[Action item]
Pictures aside, quote the whole listing exactly.

[Source data]
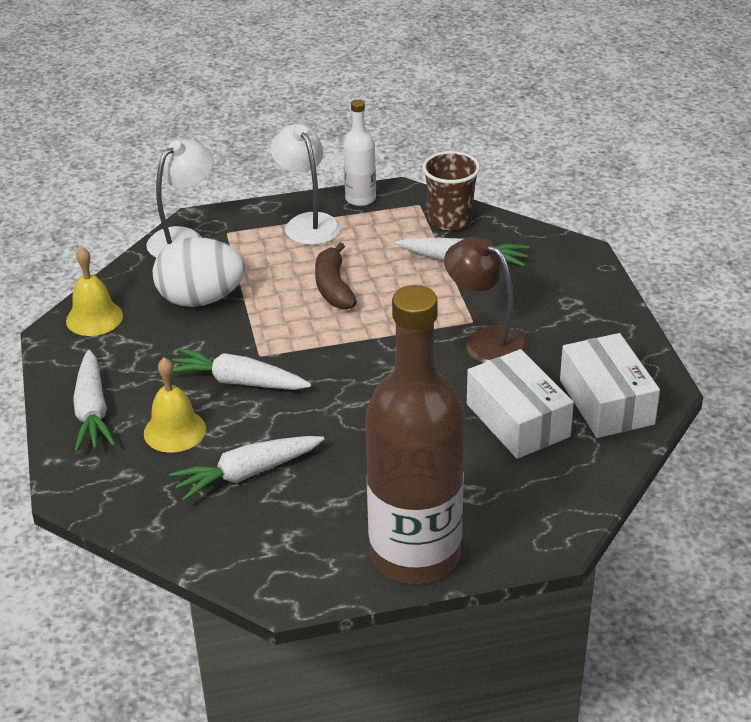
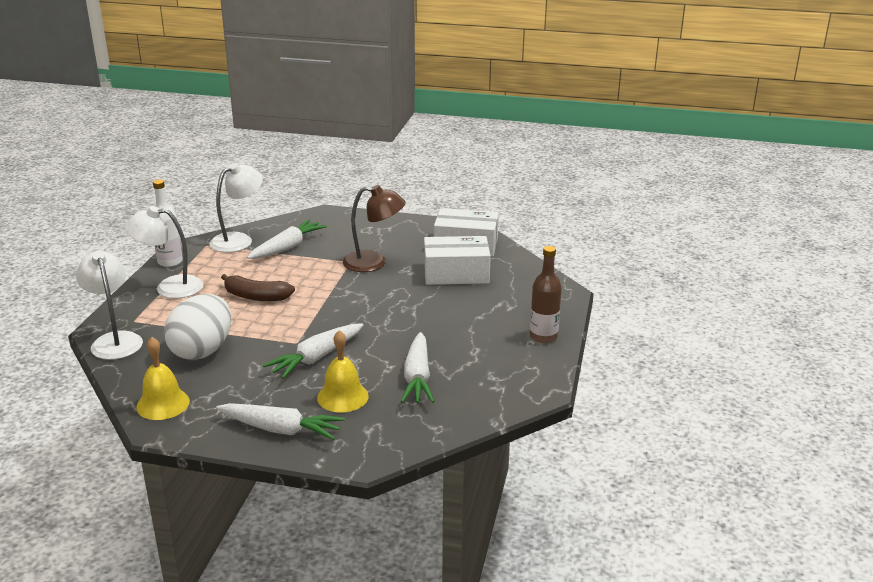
camera: 65 degrees left, 10 degrees down
(415, 554) = (543, 336): brown bottle -> brown bottle, size x0.45
(450, 220) = (238, 240): brown cup -> white lamp
(485, 341) = (374, 263): brown lamp -> brown lamp turned 150 degrees counterclockwise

[Output of the task]
camera: 65 degrees left, 10 degrees down
(415, 554) = (543, 336): brown bottle -> brown bottle, size x0.45
(450, 220) = (238, 240): brown cup -> white lamp
(485, 341) = (374, 263): brown lamp -> brown lamp turned 150 degrees counterclockwise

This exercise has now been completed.